Print, exactly and completely, the data that appears below.

STORED DATA:
□ □ □ □

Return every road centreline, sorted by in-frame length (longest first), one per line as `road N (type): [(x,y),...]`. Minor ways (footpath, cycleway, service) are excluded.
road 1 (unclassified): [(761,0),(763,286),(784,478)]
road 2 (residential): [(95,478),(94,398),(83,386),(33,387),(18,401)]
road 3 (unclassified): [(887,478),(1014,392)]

□ □ □ □

OUTPUT BELOW:
Return every road centreline, sorted by in-frame length (longest first), one per line as `road N (type): [(x,y),...]`. Minor ways (footpath, cycleway, service) are excluded.
road 1 (unclassified): [(761,0),(763,286),(784,478)]
road 2 (residential): [(95,478),(94,398),(83,386),(33,387),(18,401)]
road 3 (unclassified): [(887,478),(1014,392)]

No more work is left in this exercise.